* **Dataset entries**
◇ ◇ ◇ ◇ ◇ ◇ ◇
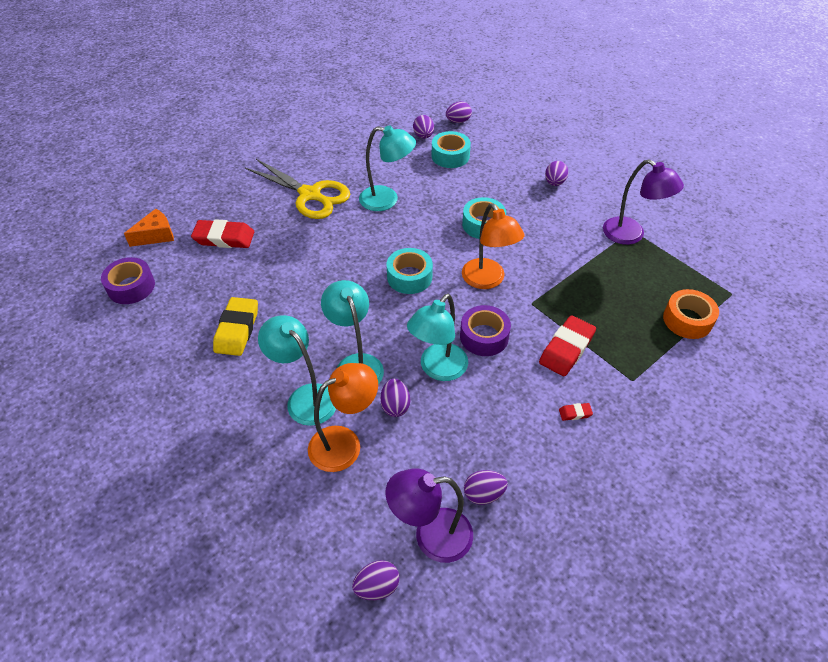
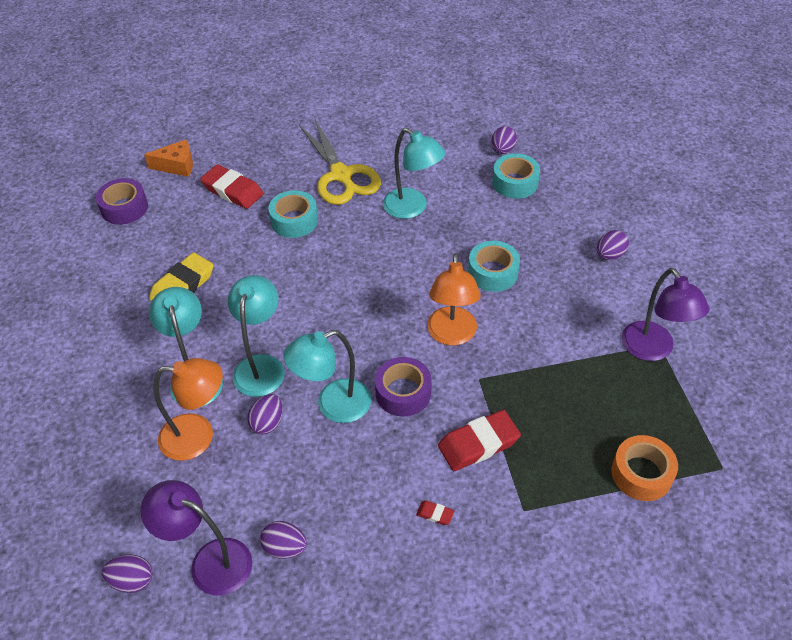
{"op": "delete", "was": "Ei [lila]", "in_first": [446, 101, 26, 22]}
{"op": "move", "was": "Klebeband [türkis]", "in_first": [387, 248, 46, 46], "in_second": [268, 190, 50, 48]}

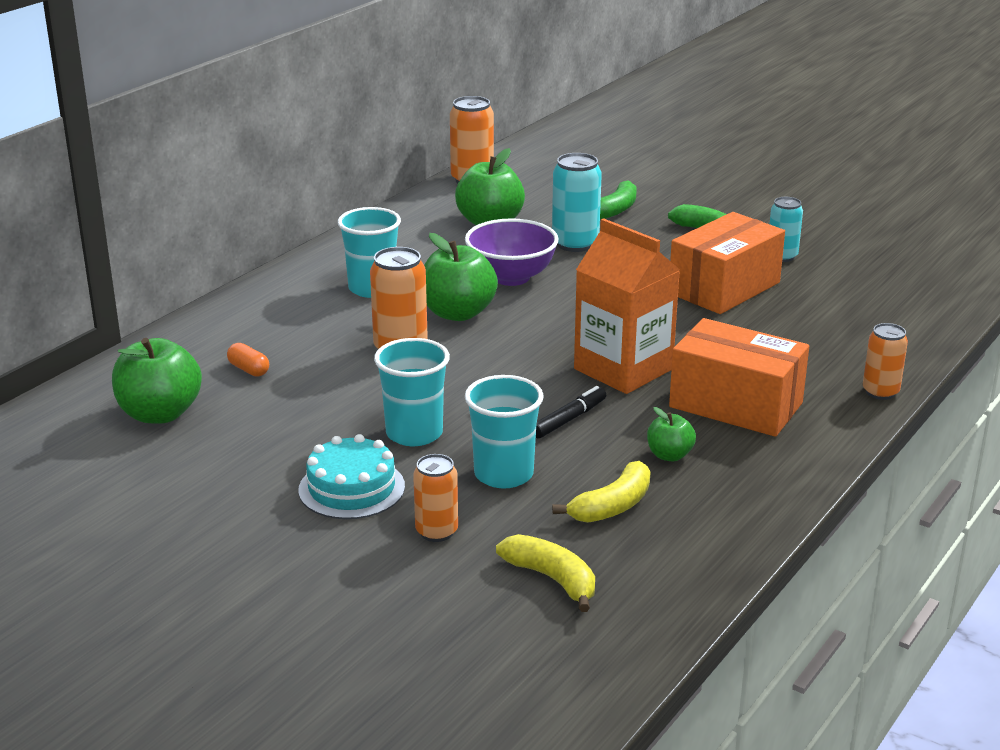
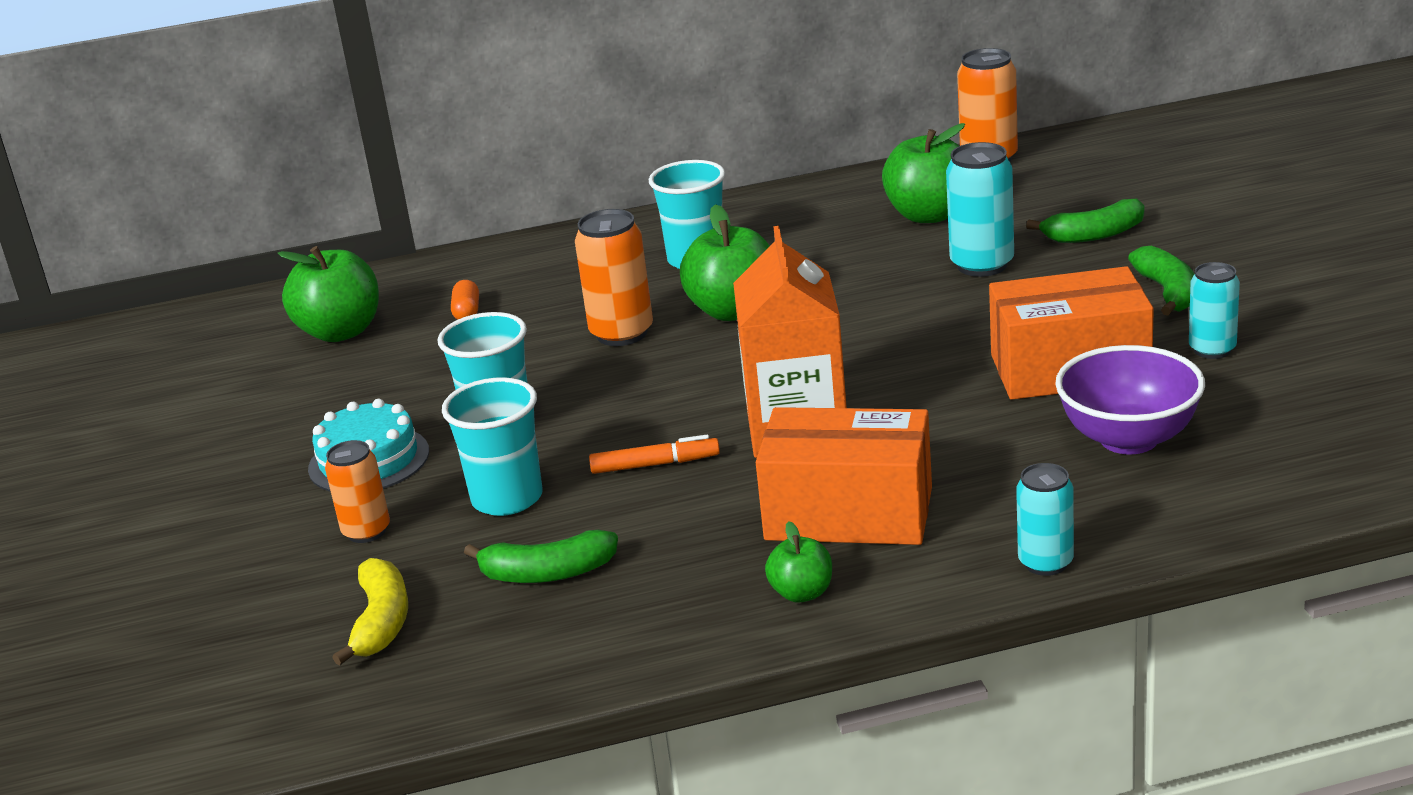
{"op": "move", "was": "Schüssel [lila]", "in_first": [465, 218, 94, 68], "in_second": [1055, 345, 150, 109]}
{"op": "move", "was": "Apfel [grün]", "in_first": [647, 407, 49, 54], "in_second": [765, 521, 67, 82]}
{"op": "recolor", "was": "Filzstift [schwarz]", "now": "Filzstift [orange]", "in_first": [536, 386, 70, 53], "in_second": [589, 435, 131, 39]}
{"op": "recolor", "was": "Banane [gelb]", "now": "Banane [grün]", "in_first": [552, 461, 99, 62], "in_second": [464, 530, 154, 53]}
{"op": "recolor", "was": "Dose [orange]", "now": "Dose [türkis]", "in_first": [863, 323, 45, 77], "in_second": [1016, 463, 58, 113]}
{"op": "rotate", "was": "Schachtel [orange]", "in_first": [669, 318, 140, 119], "in_second": [756, 407, 176, 138], "clockwise": -60}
◇ ◇ ◇ ◇ ◇ ◇ ◇
* **Assignment**
Set down every record once more, word for word, without pictures.

* **Solution**
{"op": "delete", "was": "Ei [lila]", "in_first": [446, 101, 26, 22]}
{"op": "move", "was": "Klebeband [türkis]", "in_first": [387, 248, 46, 46], "in_second": [268, 190, 50, 48]}

{"op": "move", "was": "Schüssel [lila]", "in_first": [465, 218, 94, 68], "in_second": [1055, 345, 150, 109]}
{"op": "move", "was": "Apfel [grün]", "in_first": [647, 407, 49, 54], "in_second": [765, 521, 67, 82]}
{"op": "recolor", "was": "Filzstift [schwarz]", "now": "Filzstift [orange]", "in_first": [536, 386, 70, 53], "in_second": [589, 435, 131, 39]}
{"op": "recolor", "was": "Banane [gelb]", "now": "Banane [grün]", "in_first": [552, 461, 99, 62], "in_second": [464, 530, 154, 53]}
{"op": "recolor", "was": "Dose [orange]", "now": "Dose [türkis]", "in_first": [863, 323, 45, 77], "in_second": [1016, 463, 58, 113]}
{"op": "rotate", "was": "Schachtel [orange]", "in_first": [669, 318, 140, 119], "in_second": [756, 407, 176, 138], "clockwise": -60}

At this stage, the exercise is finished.